**Exercise goal:** Please transcribe the lines below exactly, and leave every image behind.

**Source data:**
_ _ _ _ _
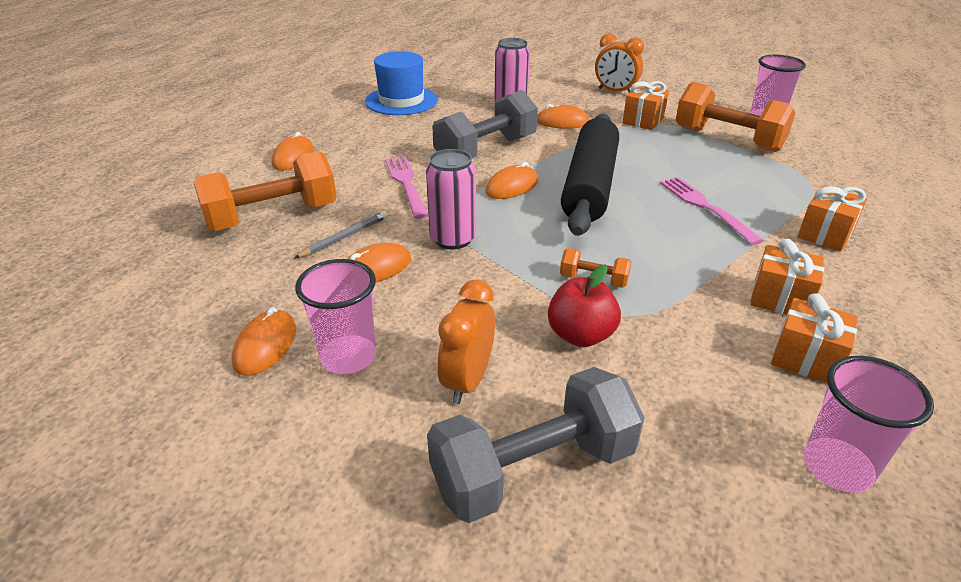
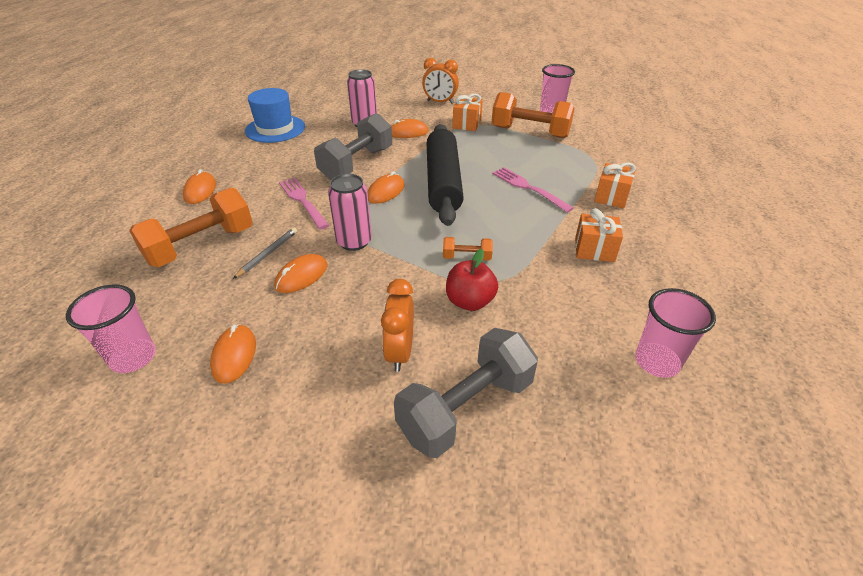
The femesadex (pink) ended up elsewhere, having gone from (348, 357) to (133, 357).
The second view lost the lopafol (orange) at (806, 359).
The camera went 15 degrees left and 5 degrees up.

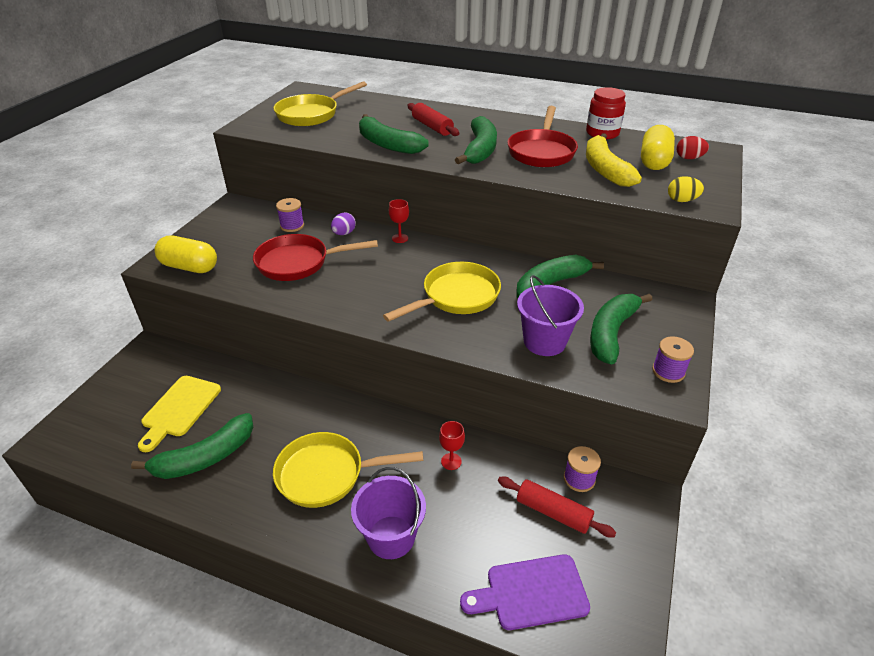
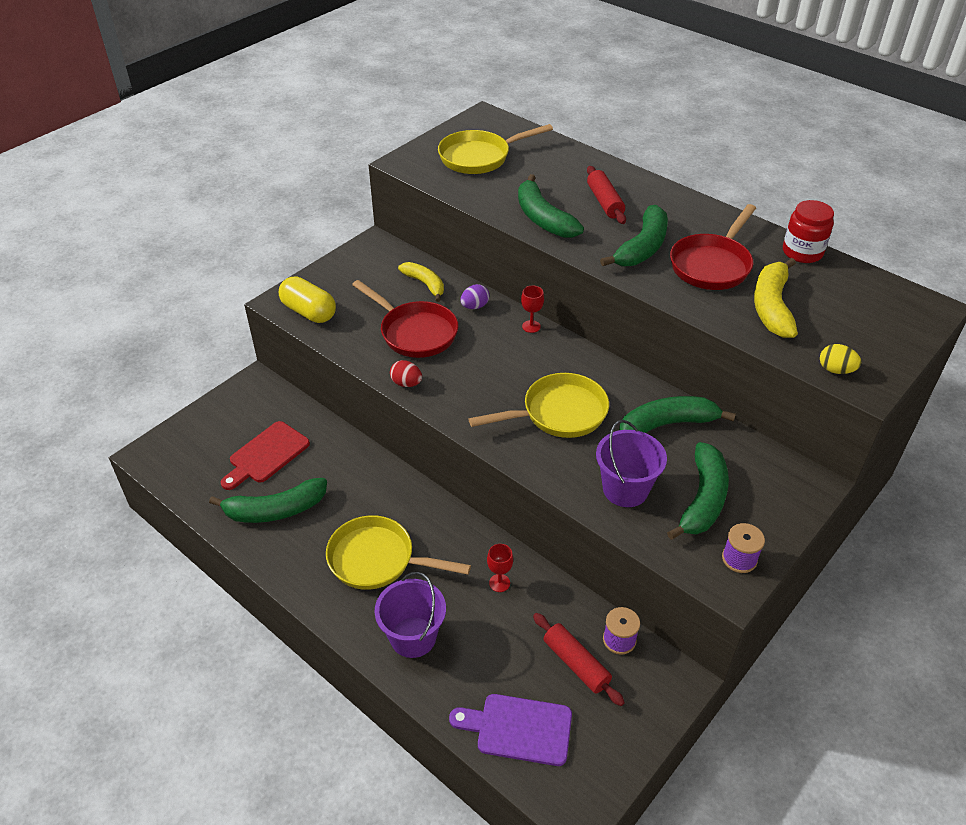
What was the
_ _ _ _ _
**Solution to this task:**
The femesadex (pink) ended up elsewhere, having gone from (348, 357) to (133, 357).
The second view lost the lopafol (orange) at (806, 359).
The camera went 15 degrees left and 5 degrees up.

What was the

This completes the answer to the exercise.